■ Problem to work on ■
Copy out the data in full and exactly, passing over the pictures.

■ Data listing ■
━━━━━━━━━━

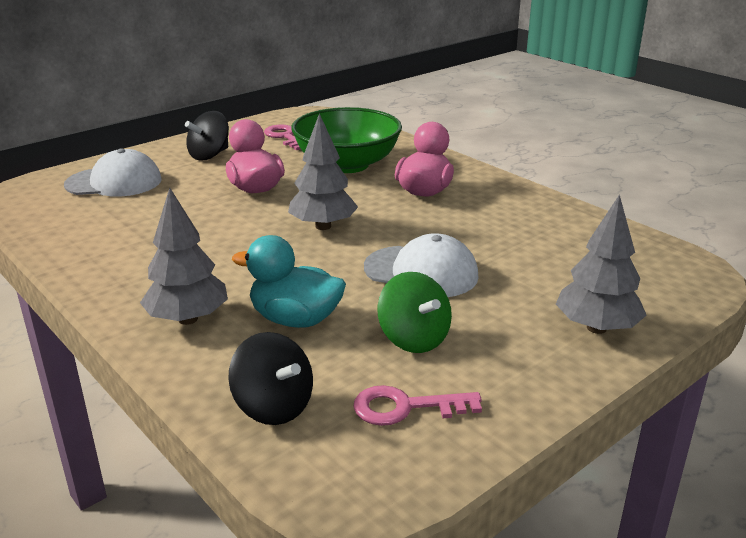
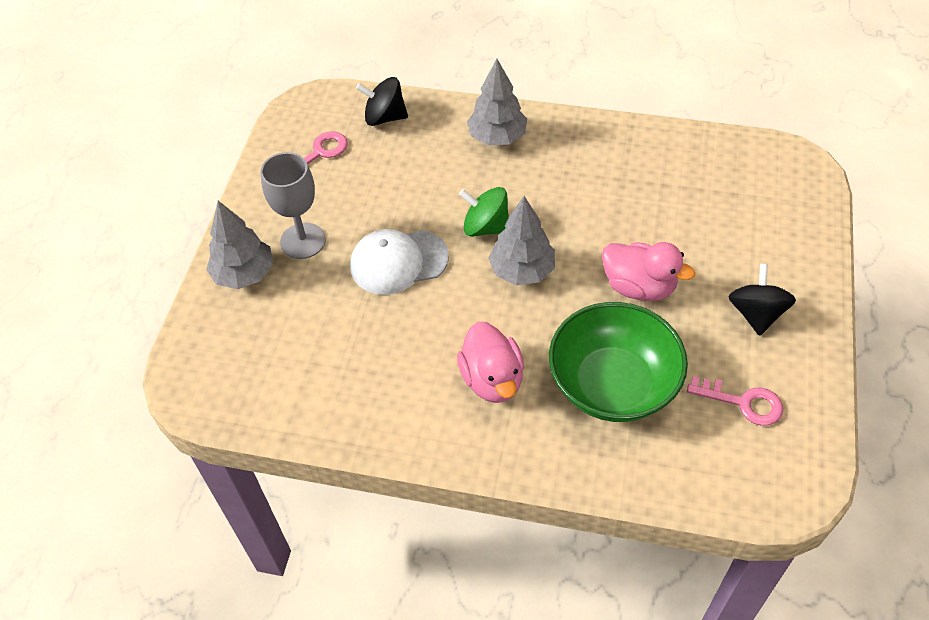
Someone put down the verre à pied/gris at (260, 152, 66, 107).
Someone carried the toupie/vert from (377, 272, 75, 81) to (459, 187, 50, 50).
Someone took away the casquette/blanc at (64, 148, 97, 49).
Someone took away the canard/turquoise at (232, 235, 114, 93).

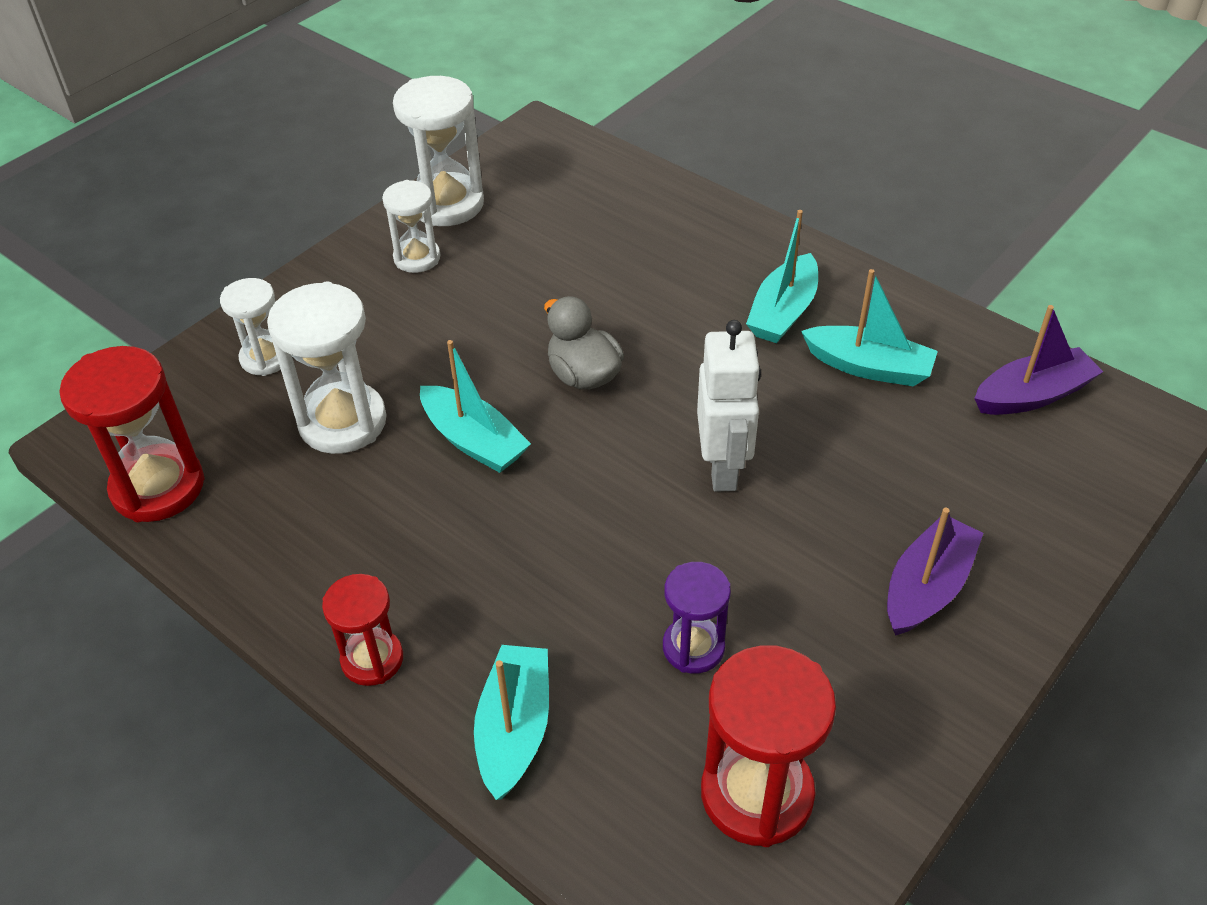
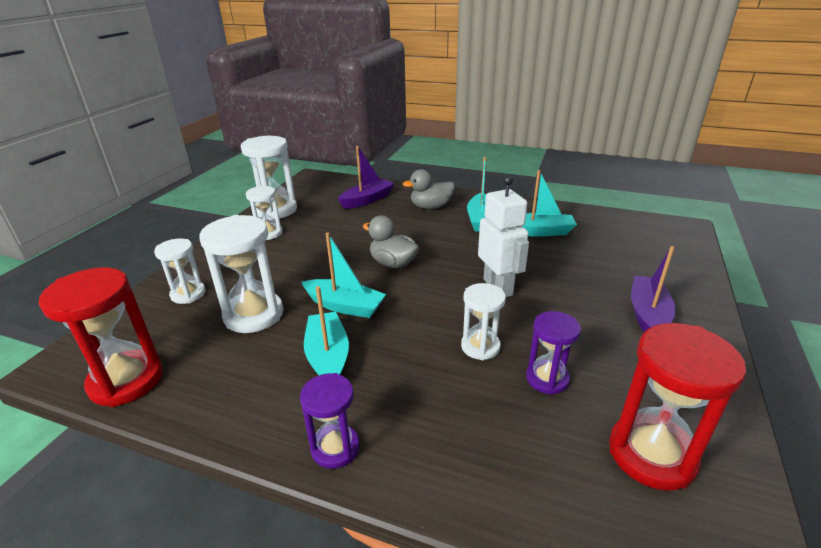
Someone repainted the sablier/rouge at (322, 574, 81, 112), which became the sablier/violet at (300, 373, 60, 96).
Someone carried the bateau/turquoise from (474, 645, 75, 155) to (304, 286, 45, 89).
Someone carried the bateau/violet from (974, 305, 129, 110) to (338, 146, 57, 63).
Someone put down the canard/gris at (402, 169, 53, 40).
Someone put down the sablier/blanc at (461, 283, 45, 77).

━━━━━━━━━━

■ Expected answer ■
Someone put down the verre à pied/gris at (260, 152, 66, 107).
Someone carried the toupie/vert from (377, 272, 75, 81) to (459, 187, 50, 50).
Someone took away the casquette/blanc at (64, 148, 97, 49).
Someone took away the canard/turquoise at (232, 235, 114, 93).

Someone repainted the sablier/rouge at (322, 574, 81, 112), which became the sablier/violet at (300, 373, 60, 96).
Someone carried the bateau/turquoise from (474, 645, 75, 155) to (304, 286, 45, 89).
Someone carried the bateau/violet from (974, 305, 129, 110) to (338, 146, 57, 63).
Someone put down the canard/gris at (402, 169, 53, 40).
Someone put down the sablier/blanc at (461, 283, 45, 77).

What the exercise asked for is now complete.